Quote the records beneath, complete and exact. Leave out images.
╭─ Records for processing
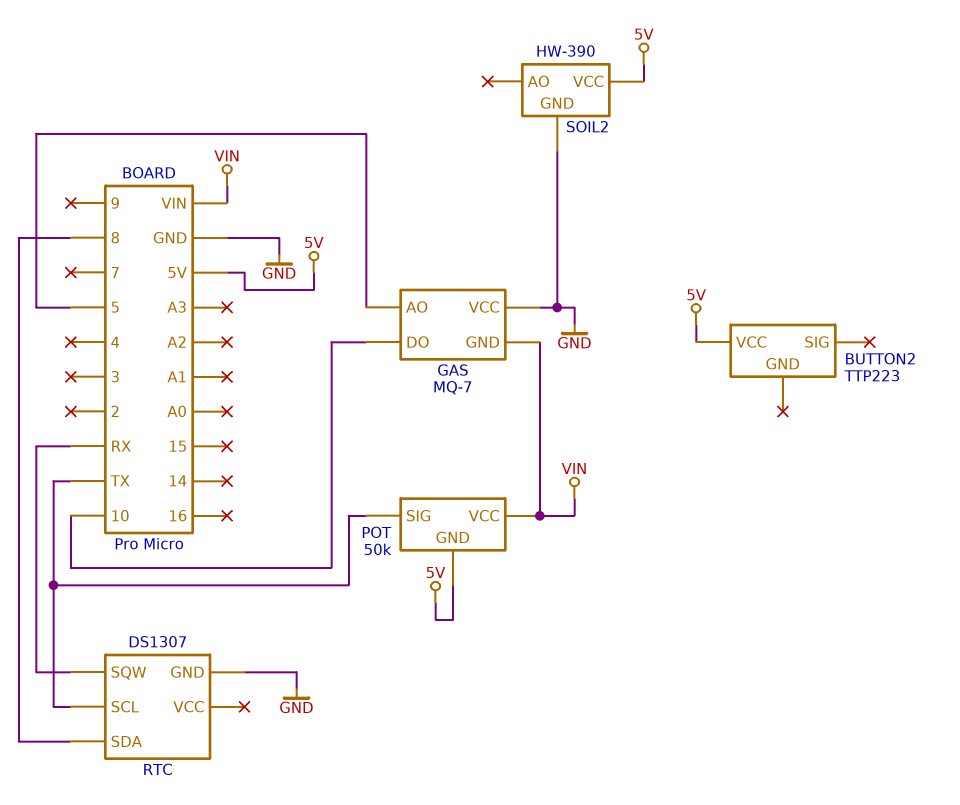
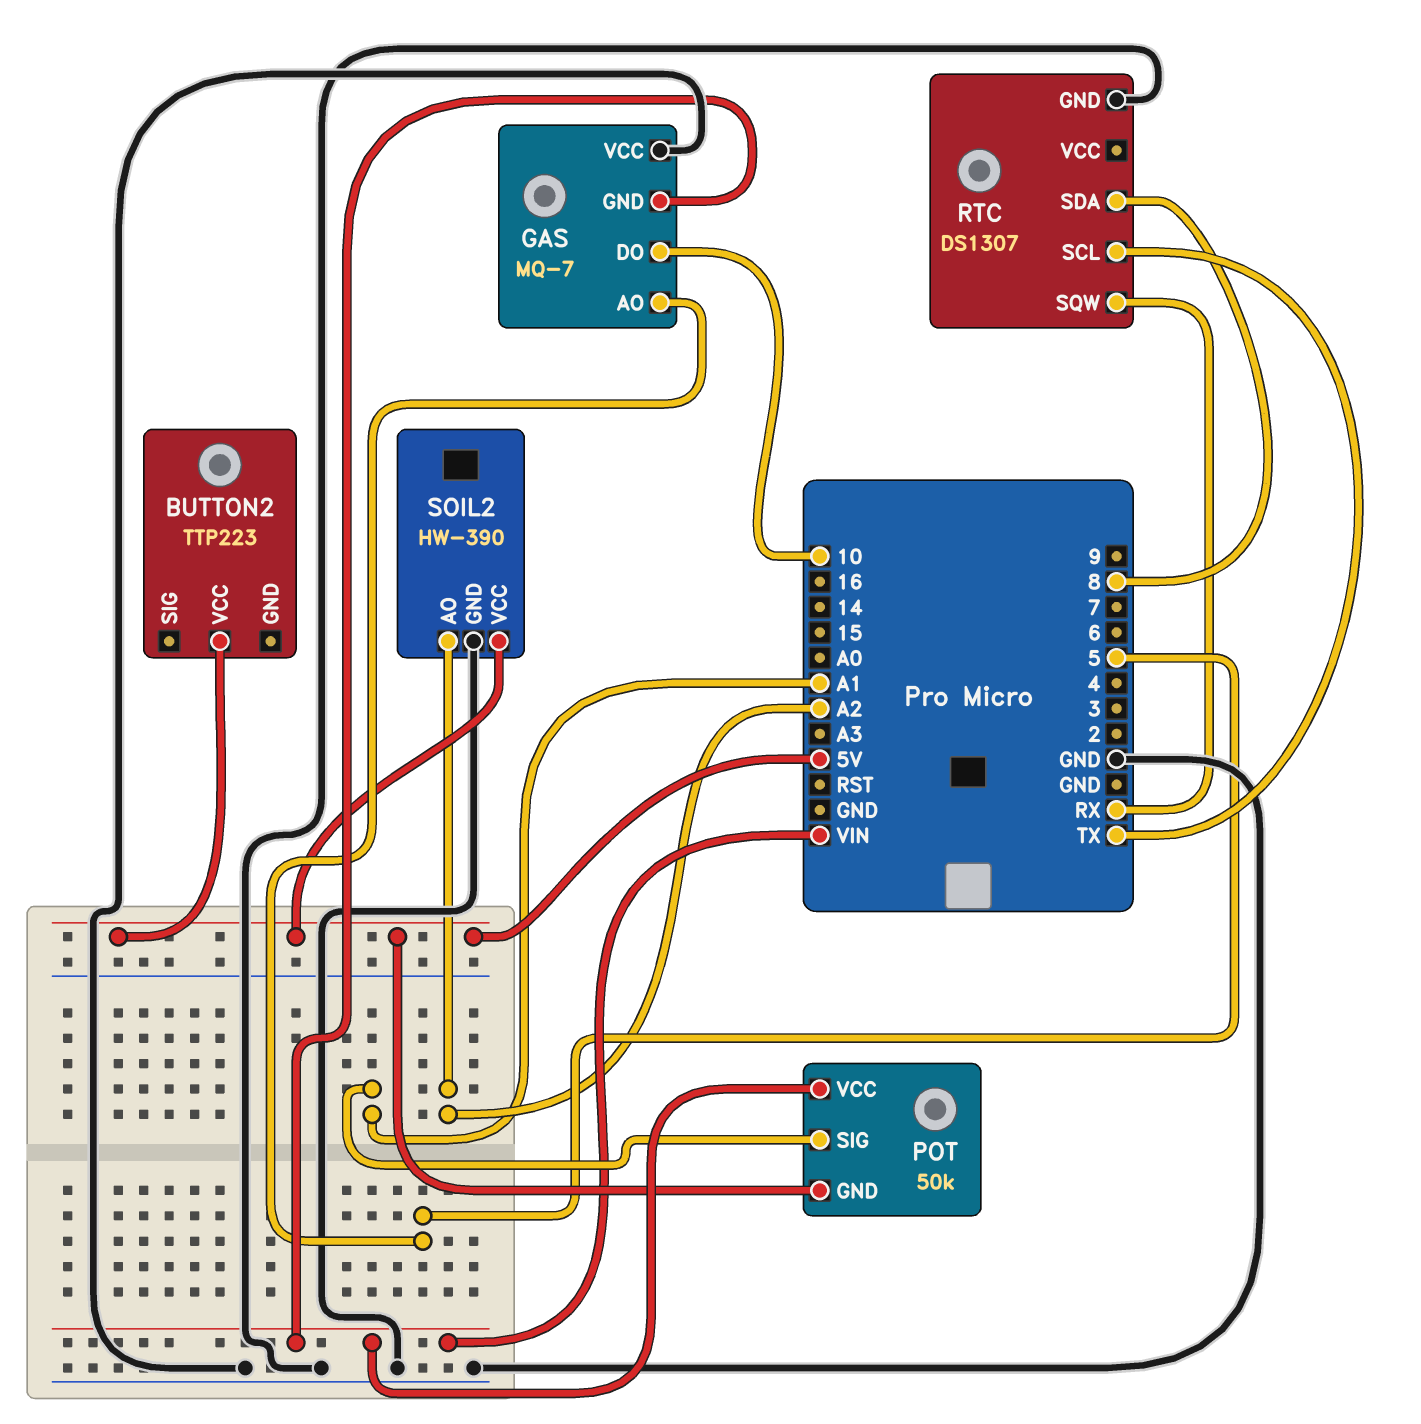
POT pin SIG: TX -> A1
SOIL2 pin AO: none -> A2

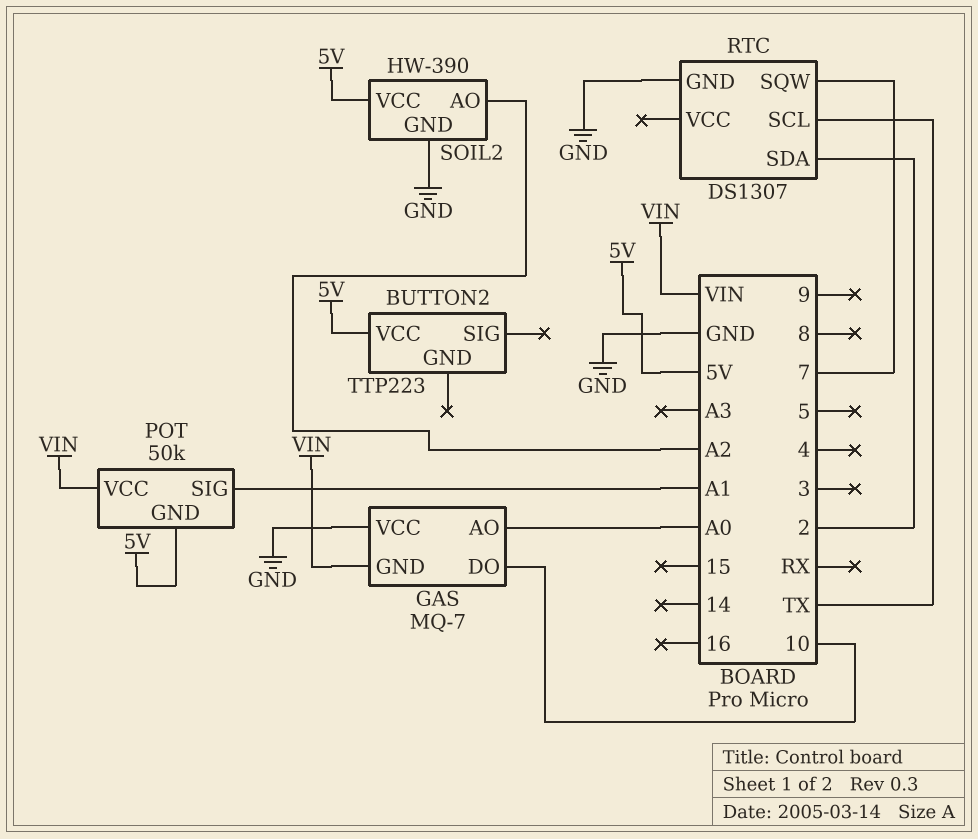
GAS pin AO: 5 -> A0
RTC pin SDA: 8 -> 2
RTC pin SQW: RX -> 7

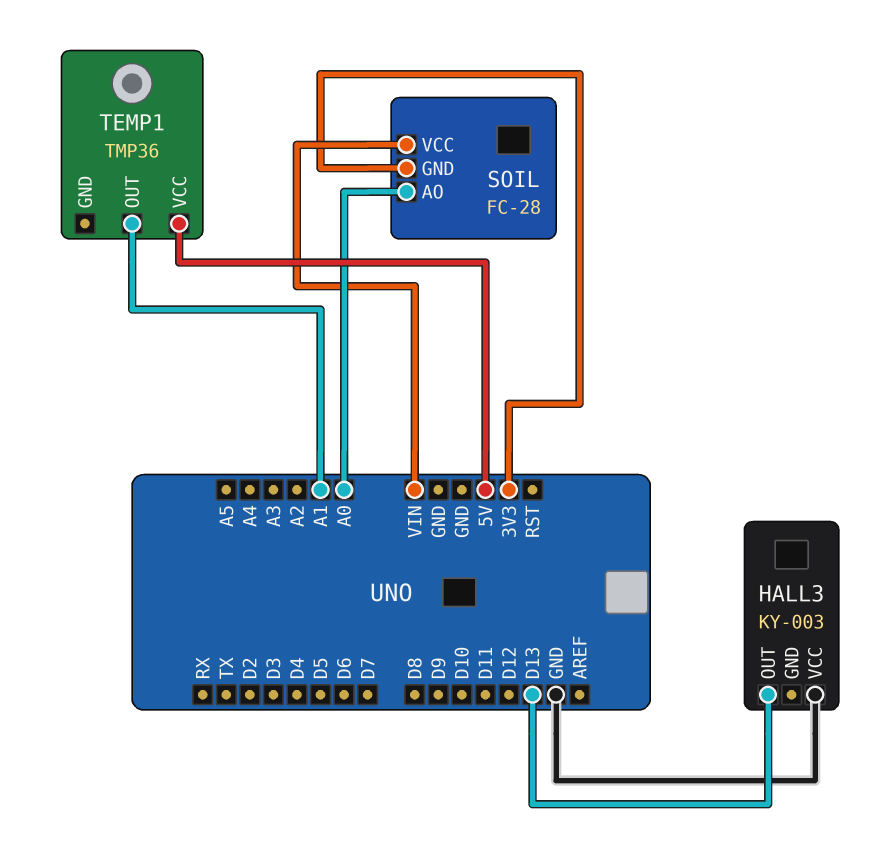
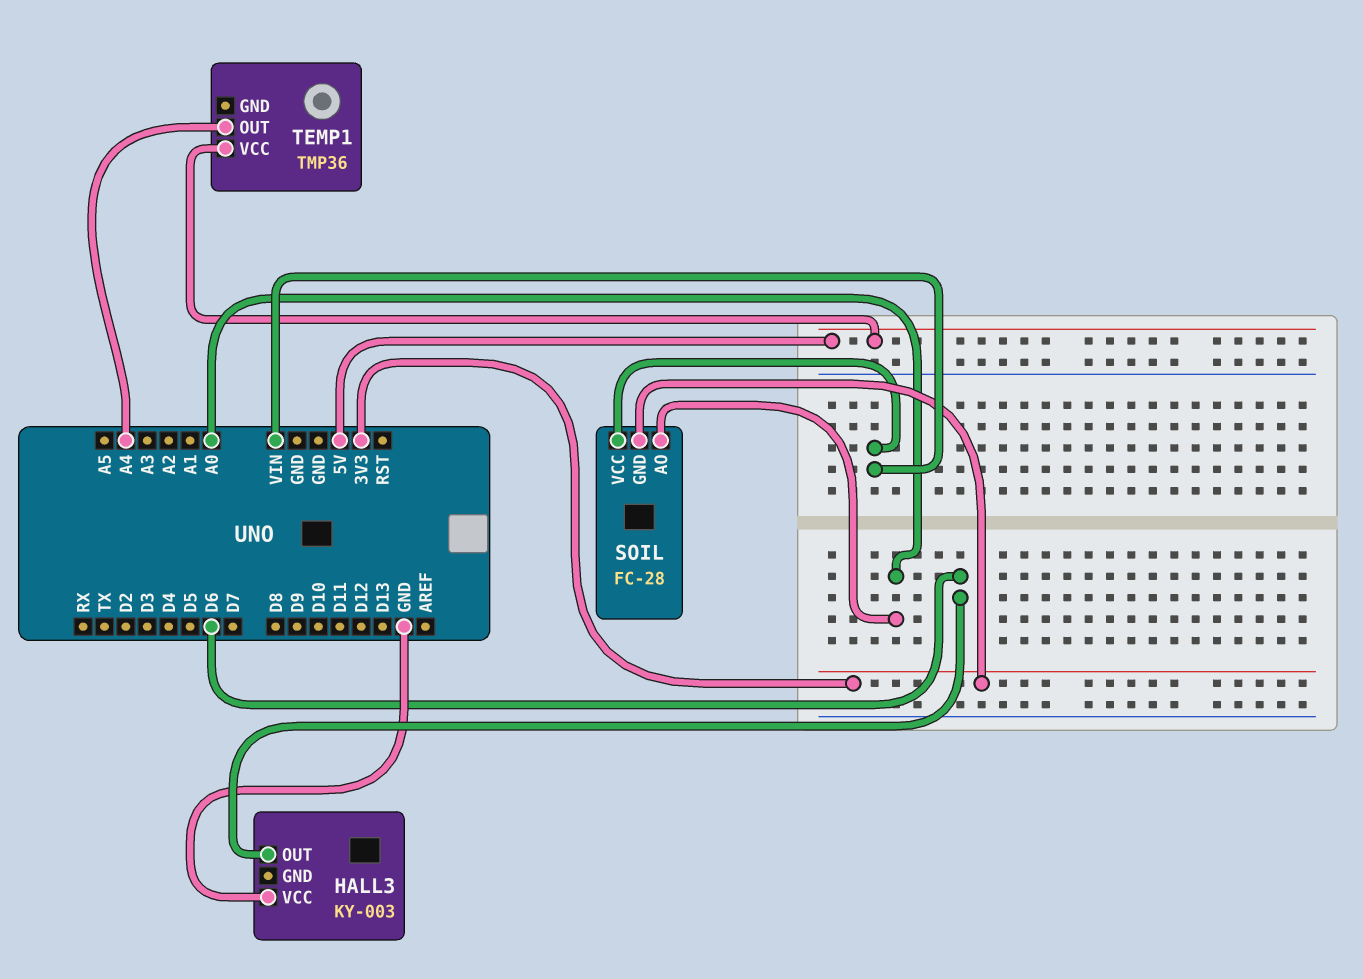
HALL3 pin OUT: D13 -> D6
TEMP1 pin OUT: A1 -> A4

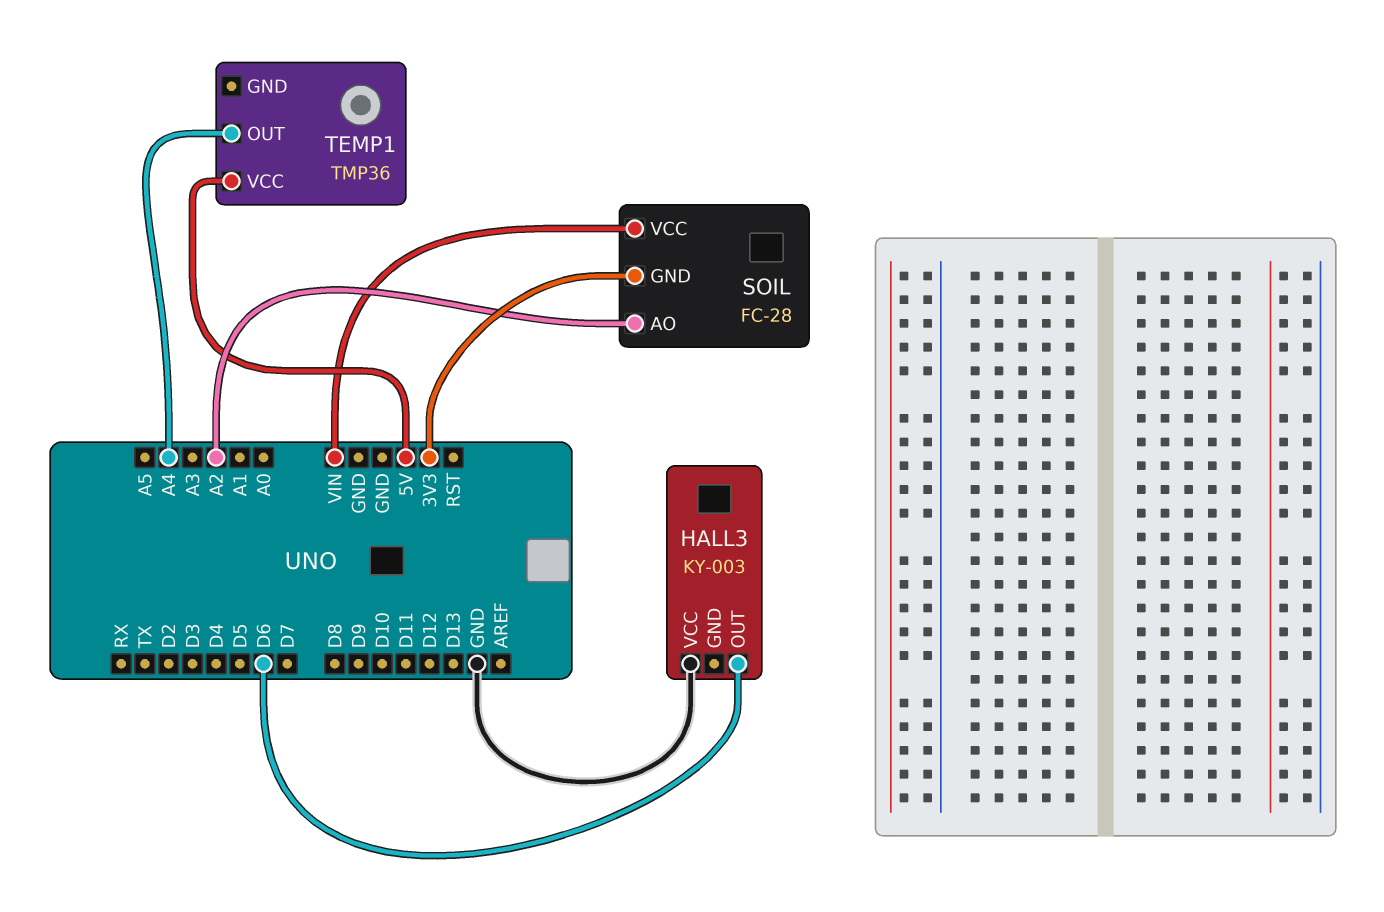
SOIL pin AO: A0 -> A2

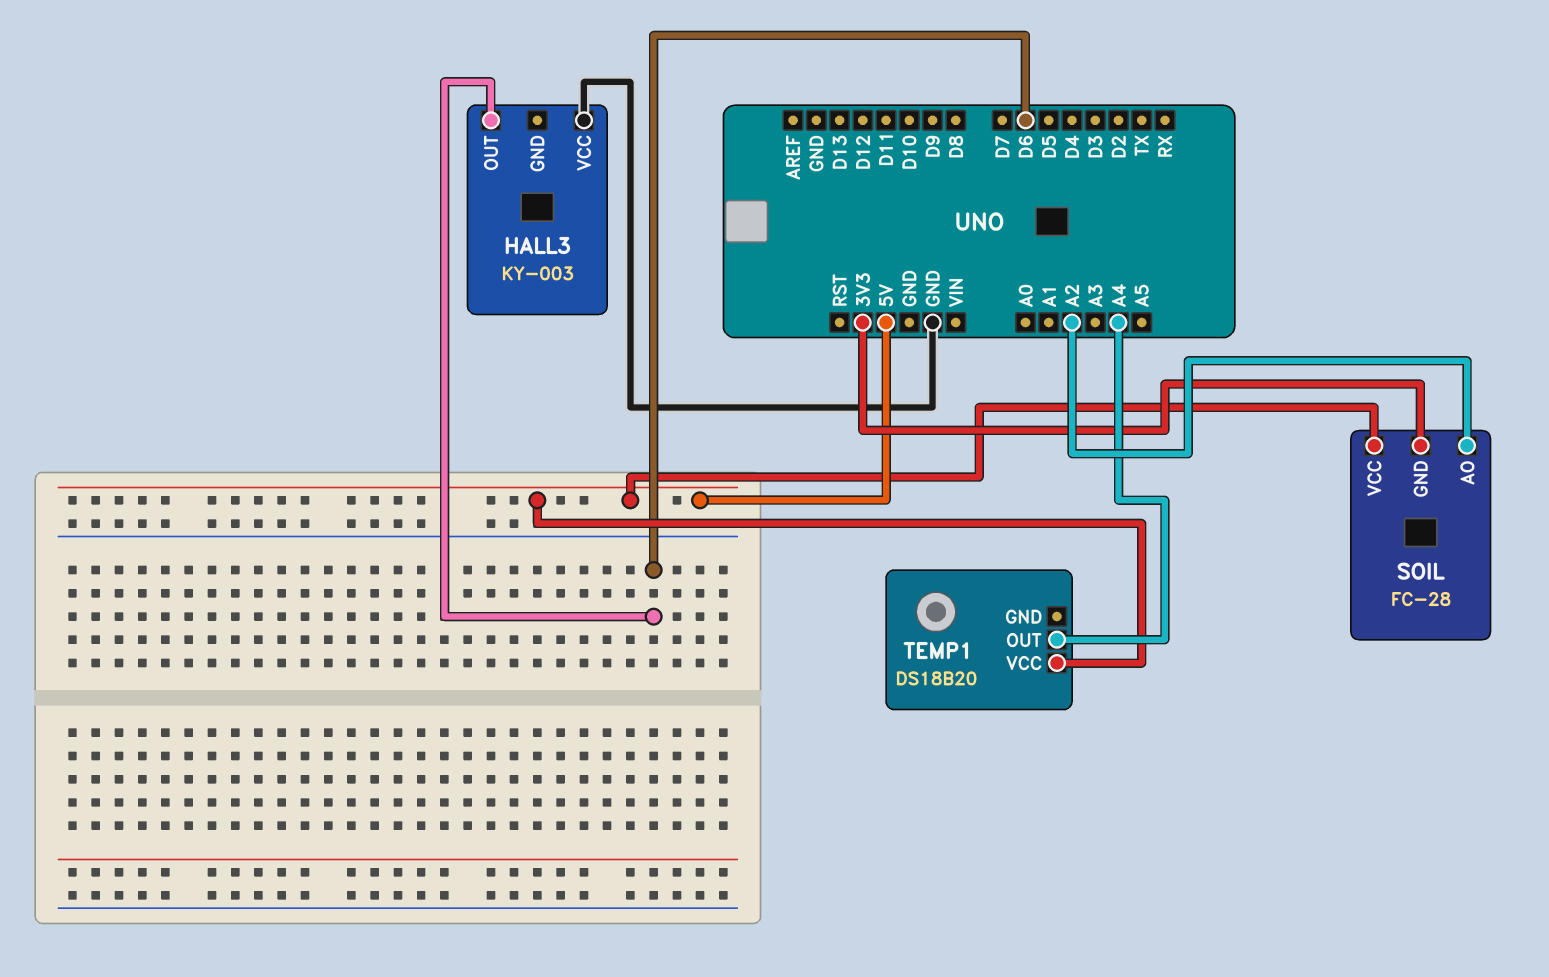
SOIL pin VCC: VIN -> 5V
TEMP1: TMP36 -> DS18B20

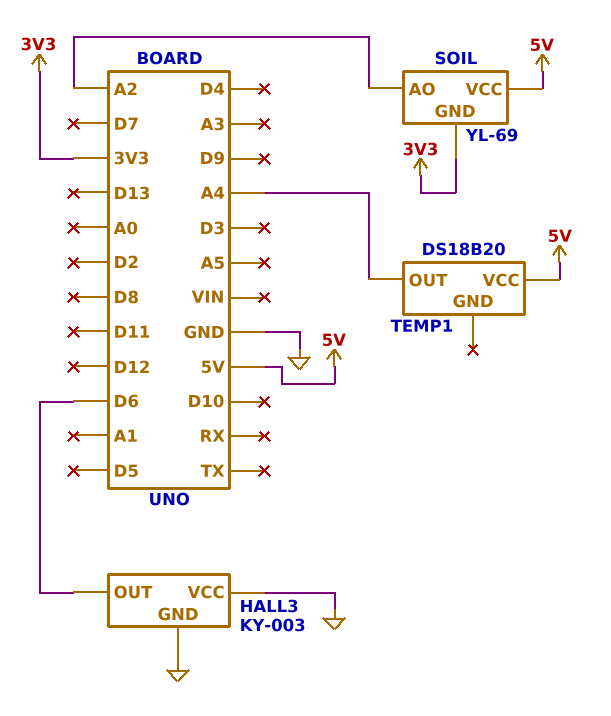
HALL3 pin GND: none -> GND
SOIL: FC-28 -> YL-69

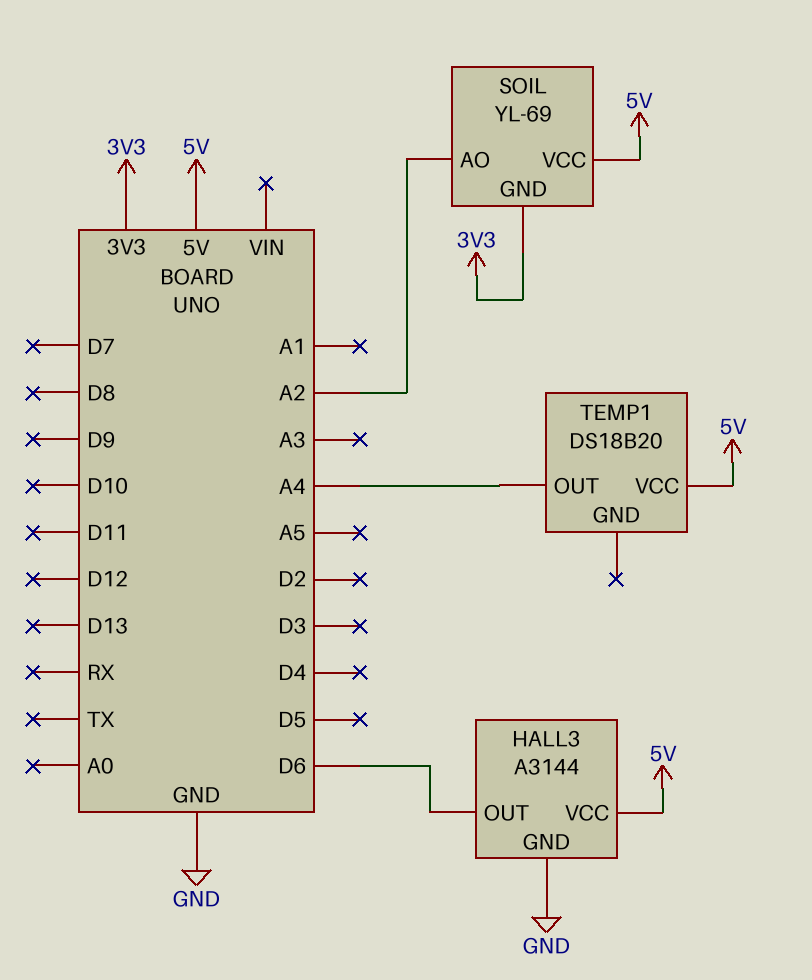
HALL3: KY-003 -> A3144
HALL3 pin VCC: GND -> 5V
╰─
Task solution:
POT pin SIG: TX -> A1
SOIL2 pin AO: none -> A2

GAS pin AO: 5 -> A0
RTC pin SDA: 8 -> 2
RTC pin SQW: RX -> 7

HALL3 pin OUT: D13 -> D6
TEMP1 pin OUT: A1 -> A4

SOIL pin AO: A0 -> A2

SOIL pin VCC: VIN -> 5V
TEMP1: TMP36 -> DS18B20

HALL3 pin GND: none -> GND
SOIL: FC-28 -> YL-69

HALL3: KY-003 -> A3144
HALL3 pin VCC: GND -> 5V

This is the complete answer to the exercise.